For each line of the data below that includes the string "yellow", count one, and answer with the sum only.

EXERCISE MATERIAL
* * * * *

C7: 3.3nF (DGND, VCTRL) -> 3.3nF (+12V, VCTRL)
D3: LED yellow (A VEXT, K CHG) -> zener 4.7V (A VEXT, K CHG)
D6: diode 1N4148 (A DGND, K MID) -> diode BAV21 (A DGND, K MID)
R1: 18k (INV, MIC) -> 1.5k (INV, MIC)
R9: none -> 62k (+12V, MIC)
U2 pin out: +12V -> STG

* * * * *

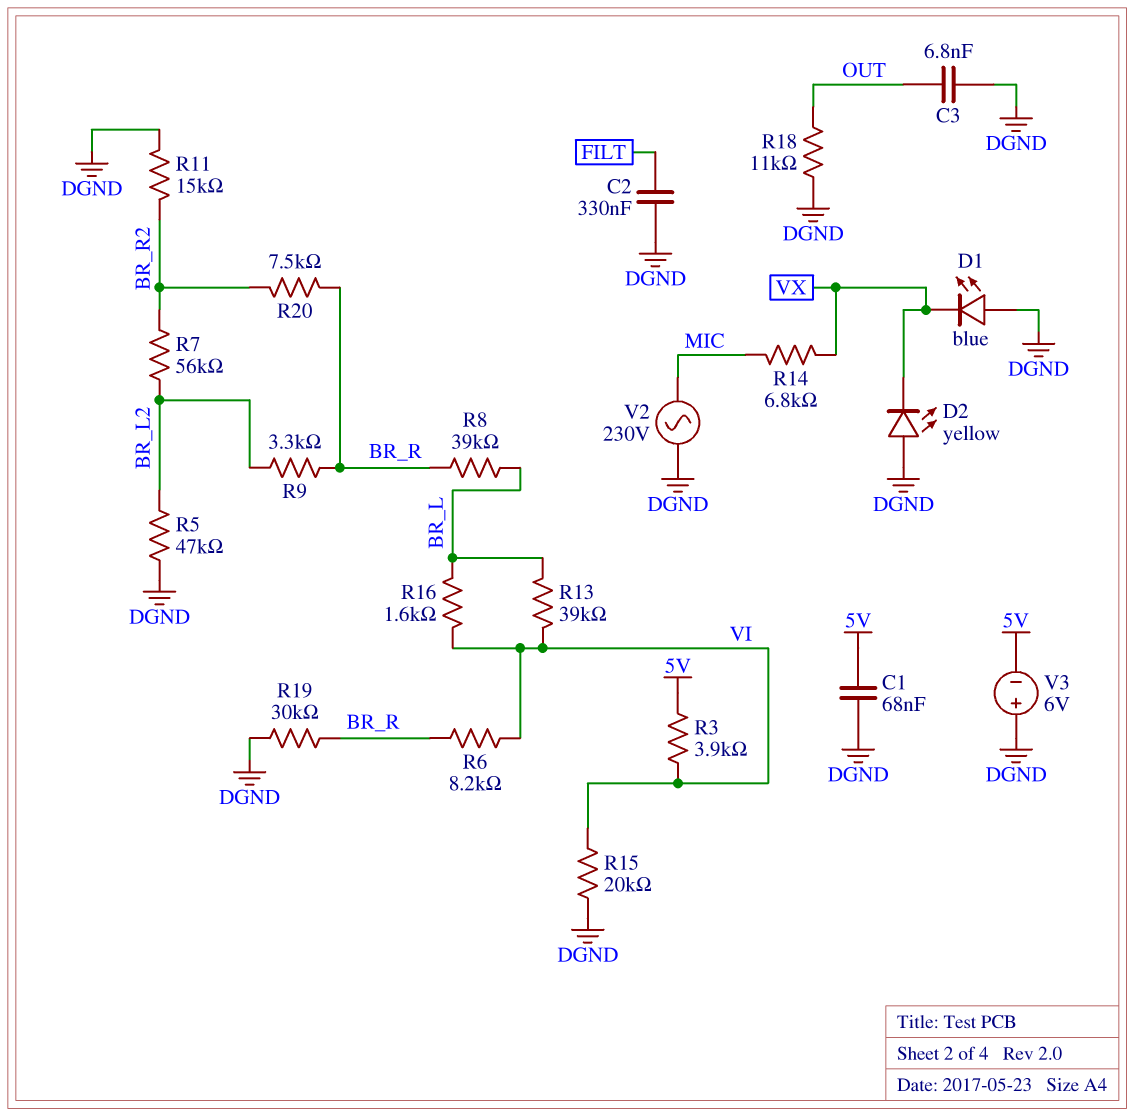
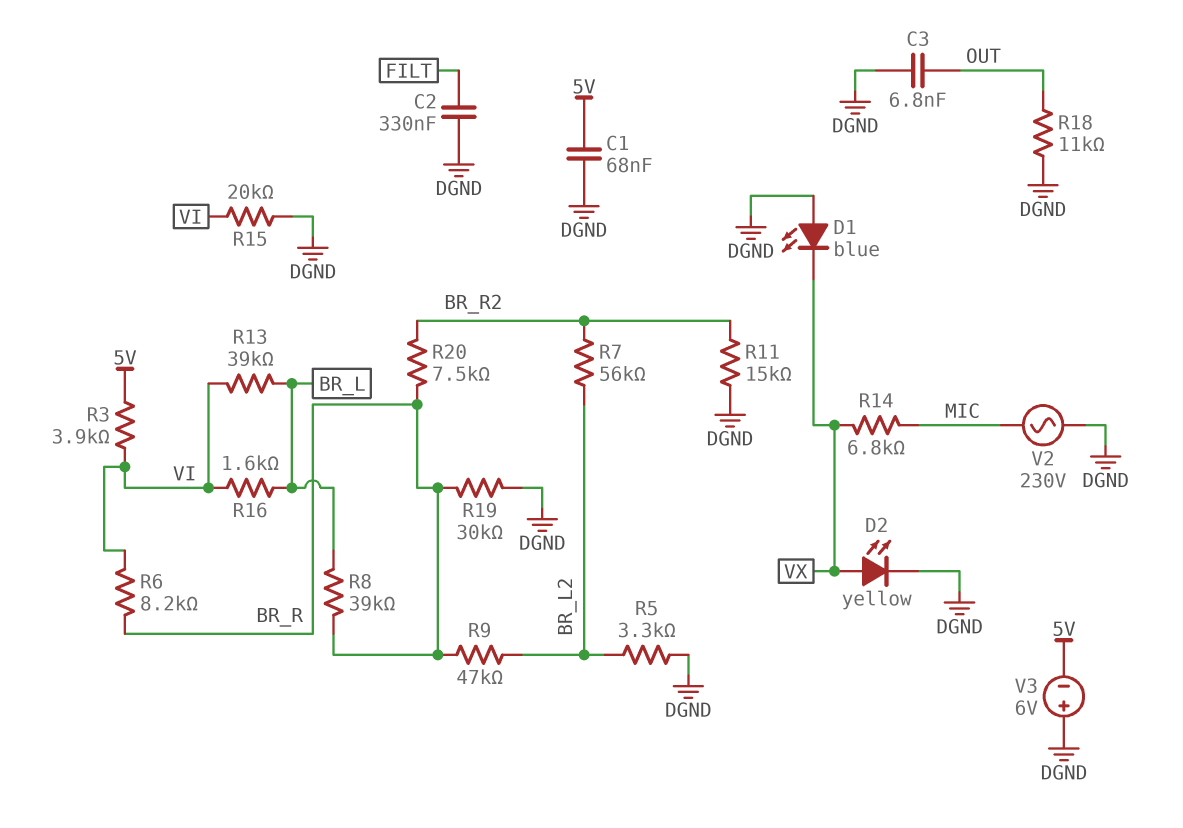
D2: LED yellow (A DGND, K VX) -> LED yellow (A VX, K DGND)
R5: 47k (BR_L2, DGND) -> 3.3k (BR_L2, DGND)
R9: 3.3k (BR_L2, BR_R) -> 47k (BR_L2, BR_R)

* * * * *

ANSWER SECTION
2